SUPPLIED DATA
******

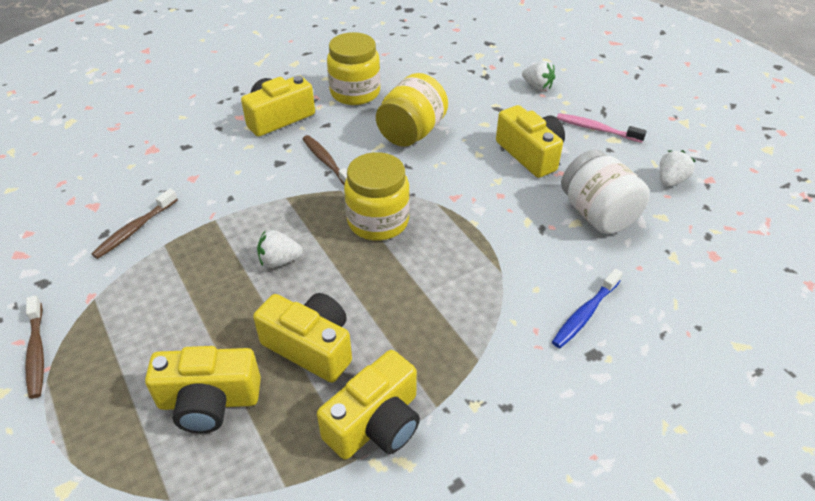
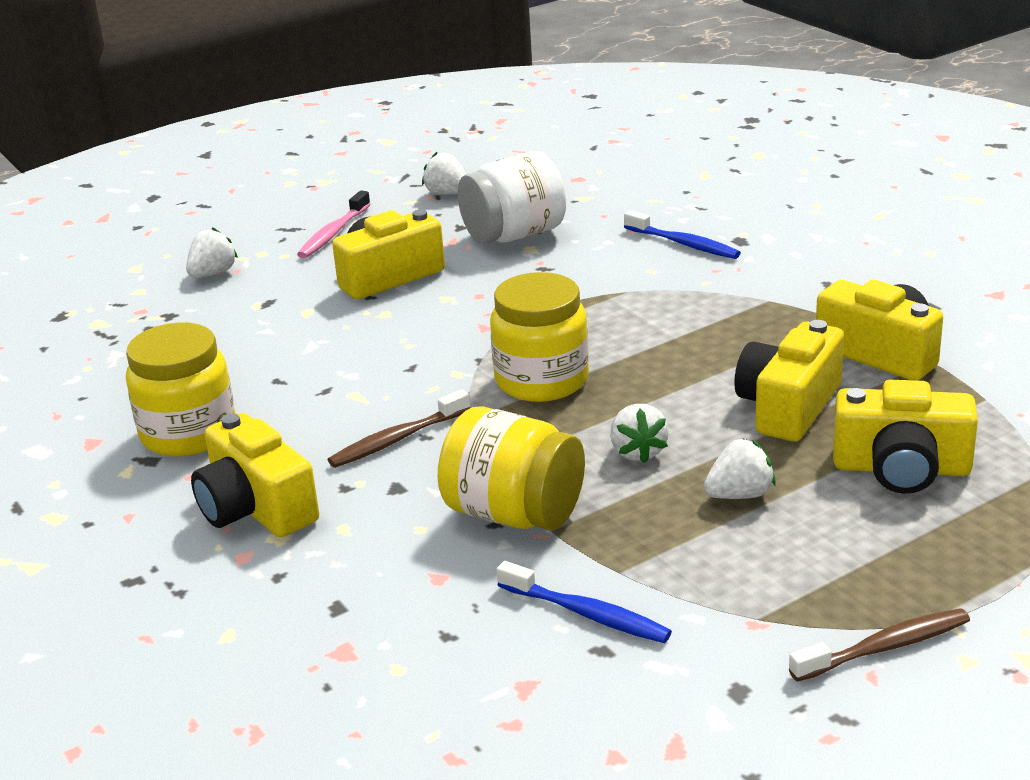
camera: 90 degrees left, 15 degrees down
(134, 229) = (587, 614): brown toothbrush -> blue toothbrush
(209, 401) = (901, 468): yellow camera -> yellow camera turned 105 degrees clockwise
(214, 305) = (740, 495): none -> white strawberry
(411, 132) = (323, 369): yellow jar -> yellow jar (514, 514)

******

PROBLEM STATEMENT
Set each line of the records down again exactly as it reads. Omit the pictures.

SOLUTION FOR THIS EXERCISE
camera: 90 degrees left, 15 degrees down
(134, 229) = (587, 614): brown toothbrush -> blue toothbrush
(209, 401) = (901, 468): yellow camera -> yellow camera turned 105 degrees clockwise
(214, 305) = (740, 495): none -> white strawberry
(411, 132) = (323, 369): yellow jar -> yellow jar (514, 514)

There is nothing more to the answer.